Exercise goal:
Each line of the listing must be transcribed exactly, except for the images, which should be excluded.
Start of Data section
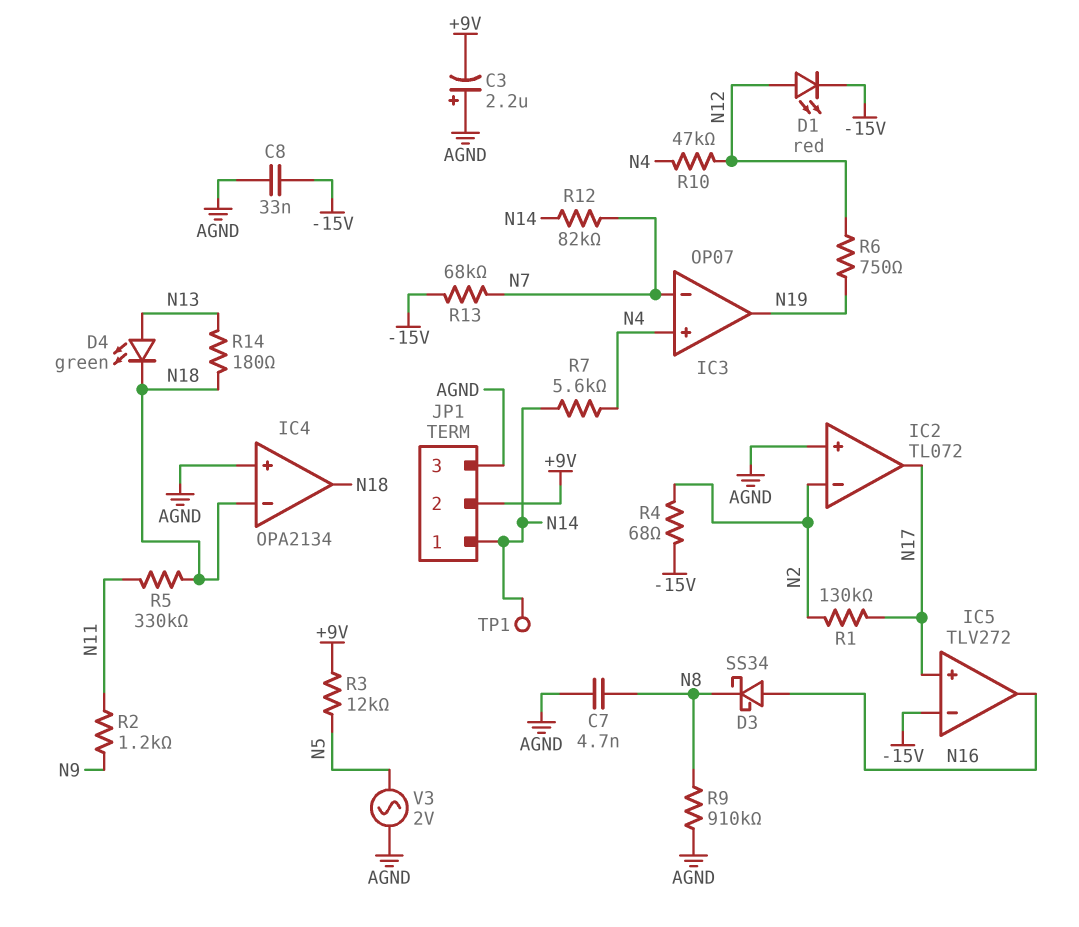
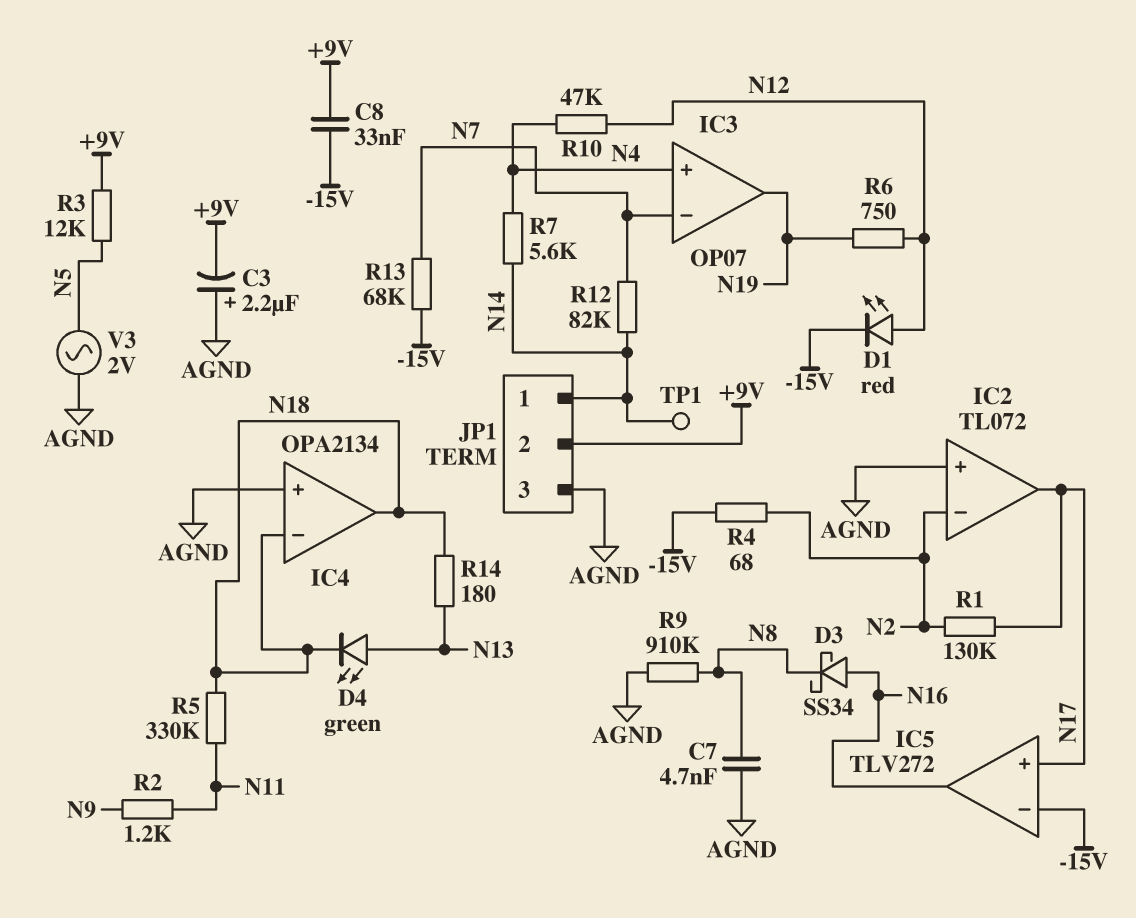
C8: 33nF (-15V, AGND) -> 33nF (+9V, -15V)

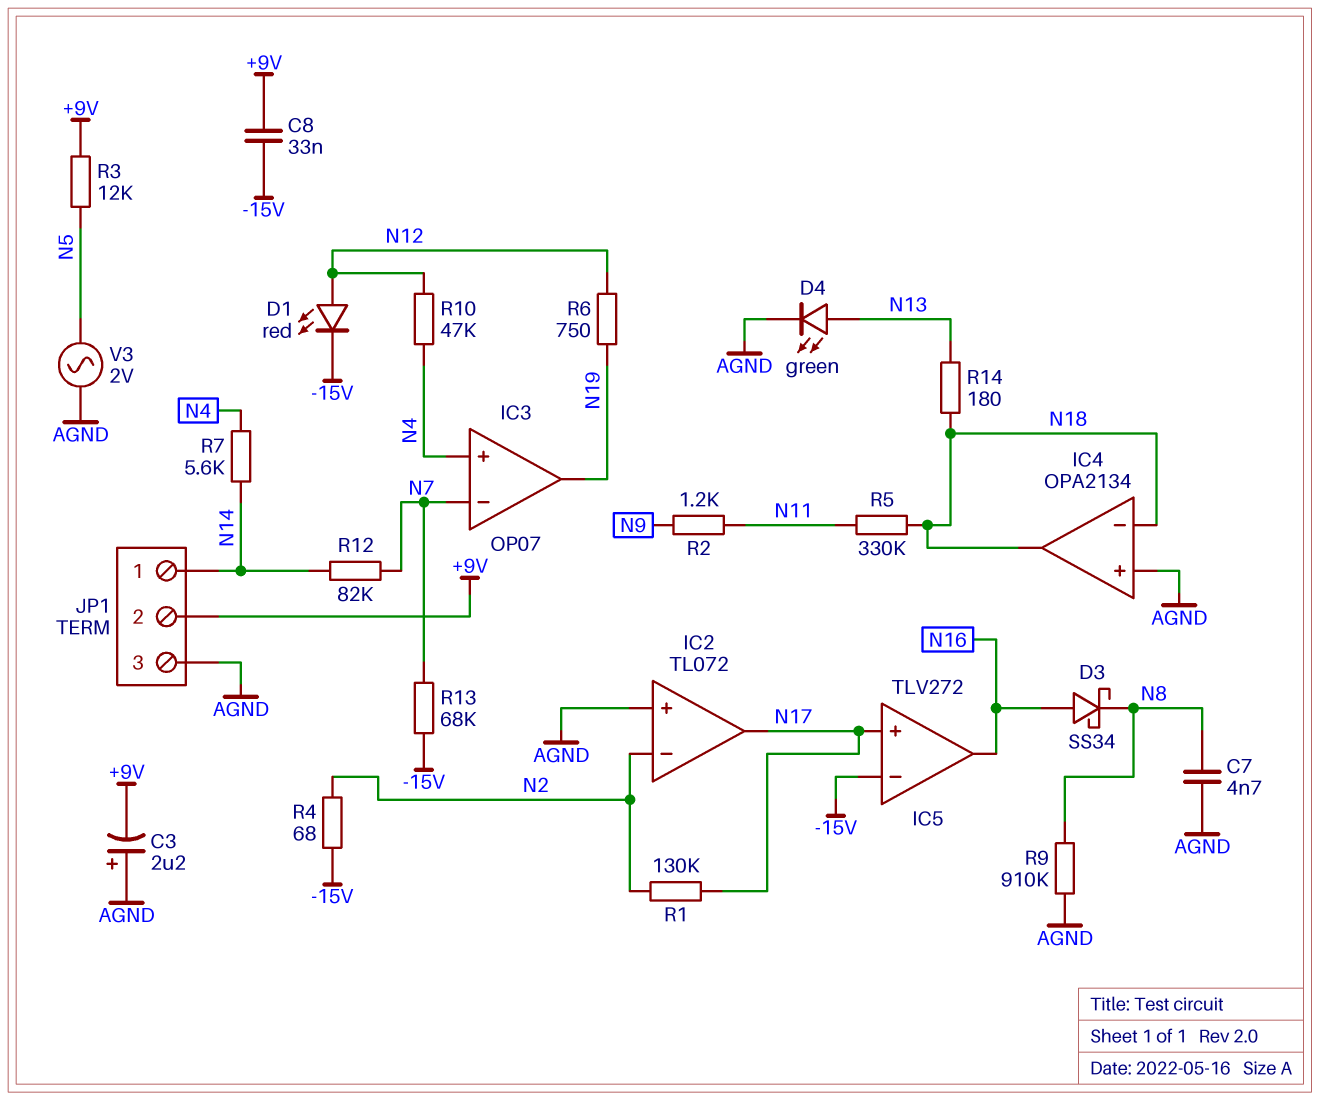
D4: LED green (A N13, K N18) -> LED green (A N13, K AGND)
TP1: test point (N14) -> none

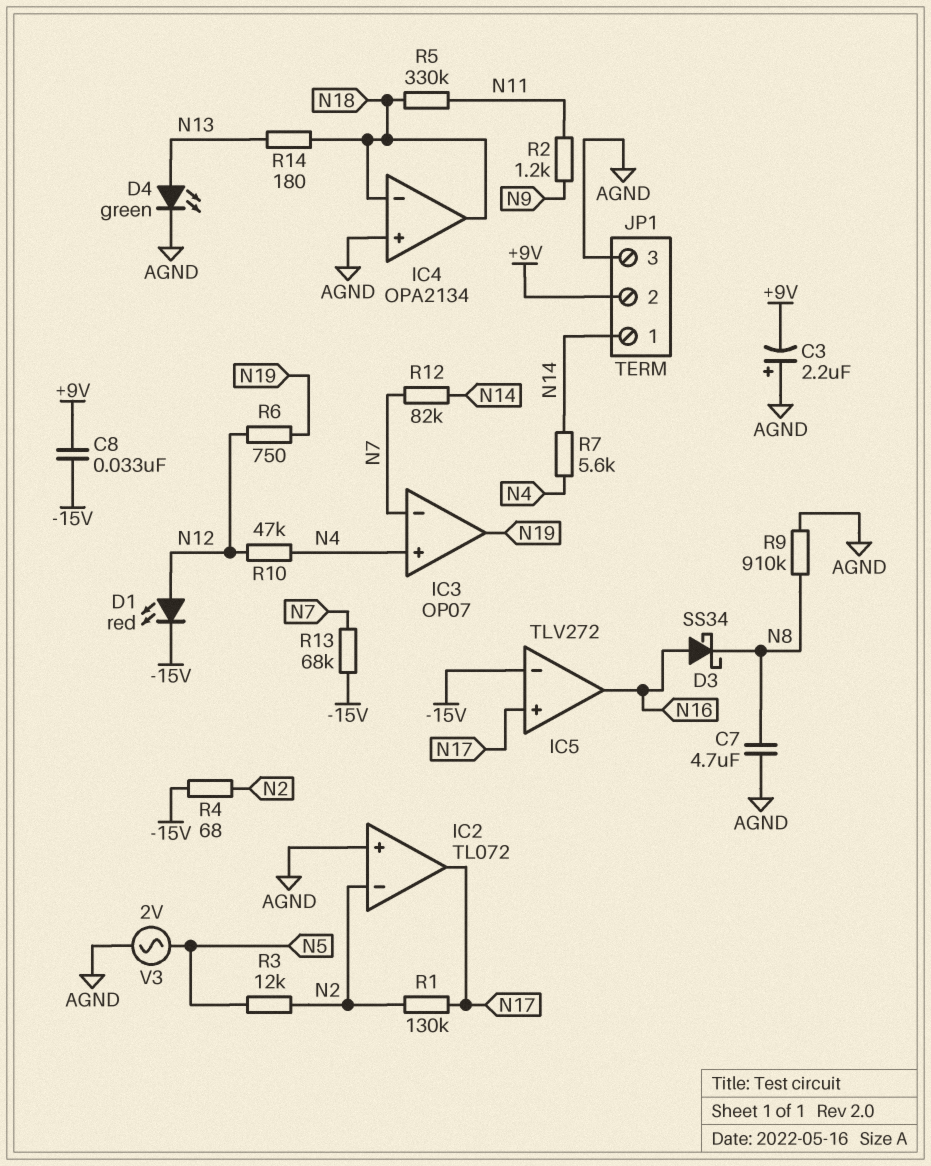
C7: 4.7nF (AGND, N8) -> 4.7uF (AGND, N8)
R3: 12k (+9V, N5) -> 12k (N2, N5)

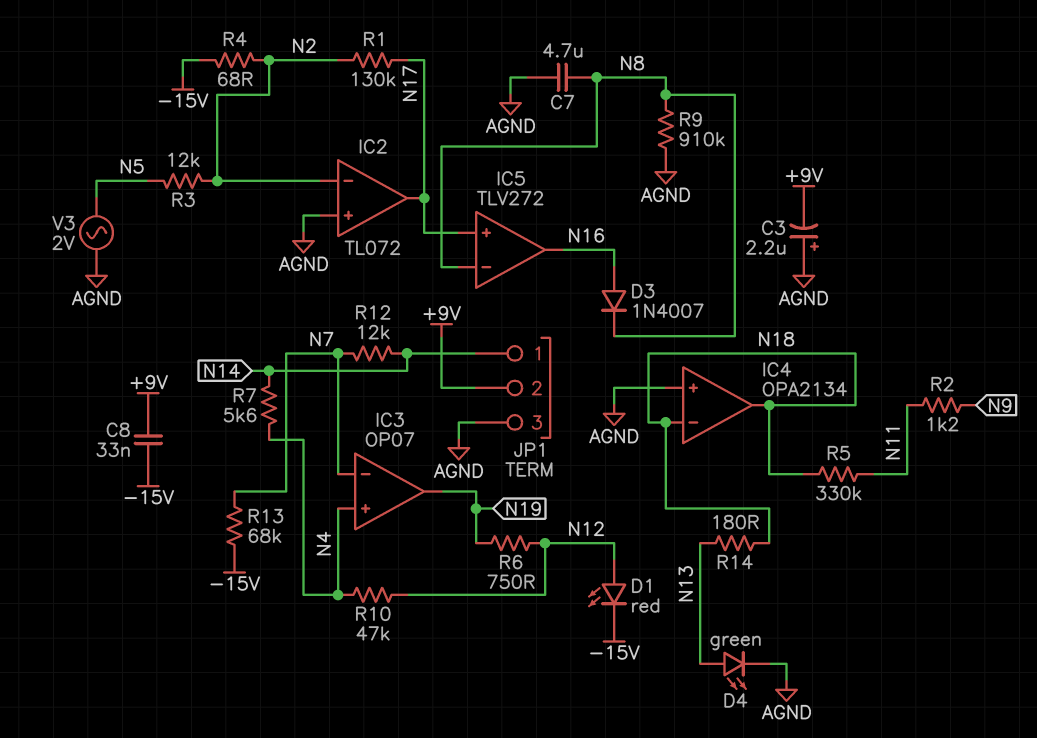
D3: schottky SS34 (A N16, K N8) -> diode 1N4007 (A N16, K N8)
IC5 pin in-: -15V -> N8
R12: 82k (N7, N14) -> 12k (N7, N14)

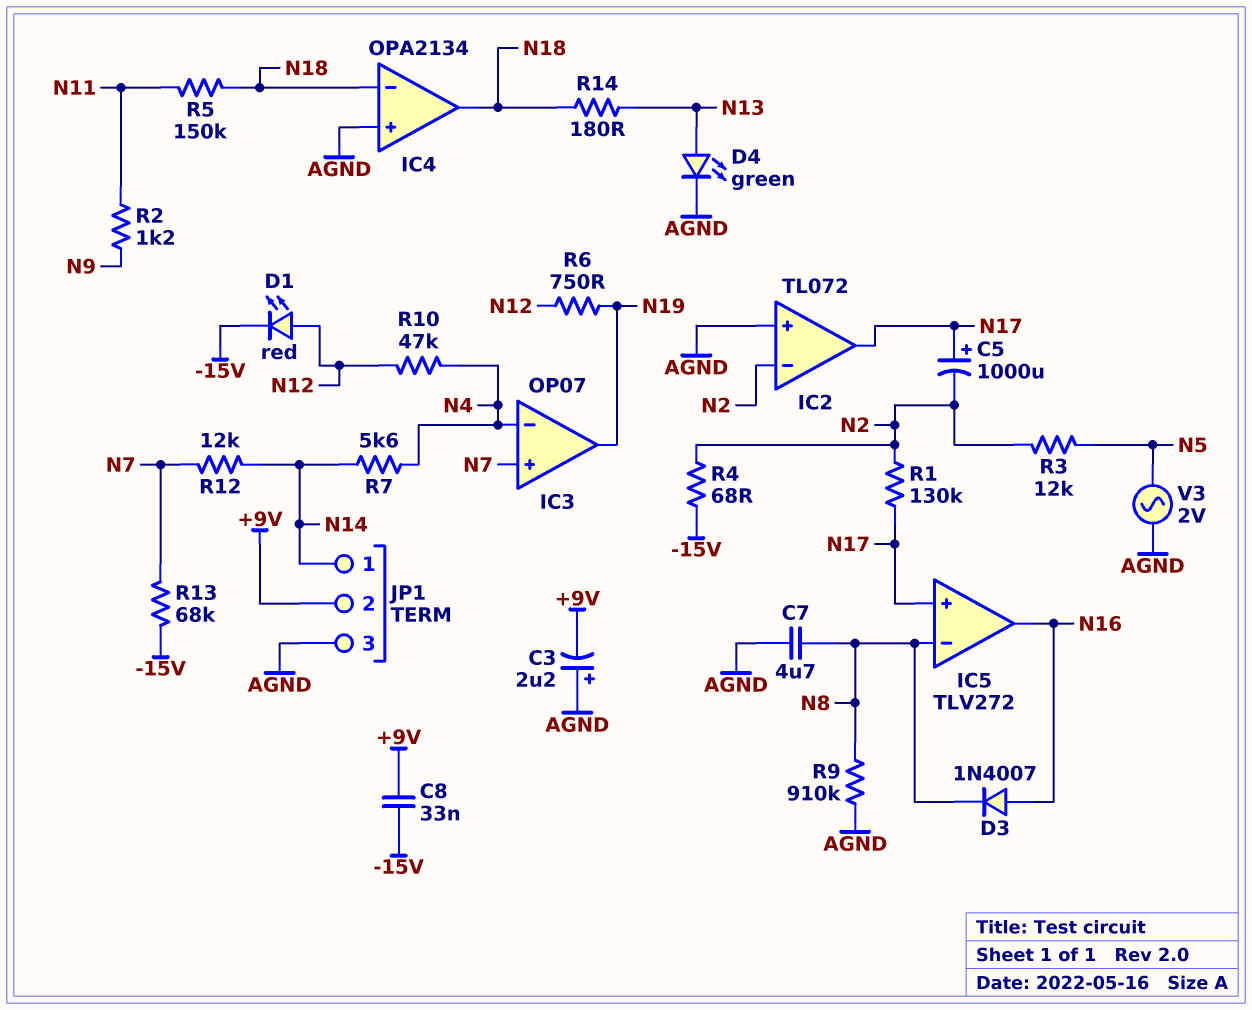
C5: none -> 1000uF (plus N17, minus N2)
IC3 pin in+: N4 -> N7
IC3 pin in-: N7 -> N4
R5: 330k (N11, N18) -> 150k (N11, N18)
End of Data section
Task output:
C8: 33nF (-15V, AGND) -> 33nF (+9V, -15V)

D4: LED green (A N13, K N18) -> LED green (A N13, K AGND)
TP1: test point (N14) -> none

C7: 4.7nF (AGND, N8) -> 4.7uF (AGND, N8)
R3: 12k (+9V, N5) -> 12k (N2, N5)

D3: schottky SS34 (A N16, K N8) -> diode 1N4007 (A N16, K N8)
IC5 pin in-: -15V -> N8
R12: 82k (N7, N14) -> 12k (N7, N14)

C5: none -> 1000uF (plus N17, minus N2)
IC3 pin in+: N4 -> N7
IC3 pin in-: N7 -> N4
R5: 330k (N11, N18) -> 150k (N11, N18)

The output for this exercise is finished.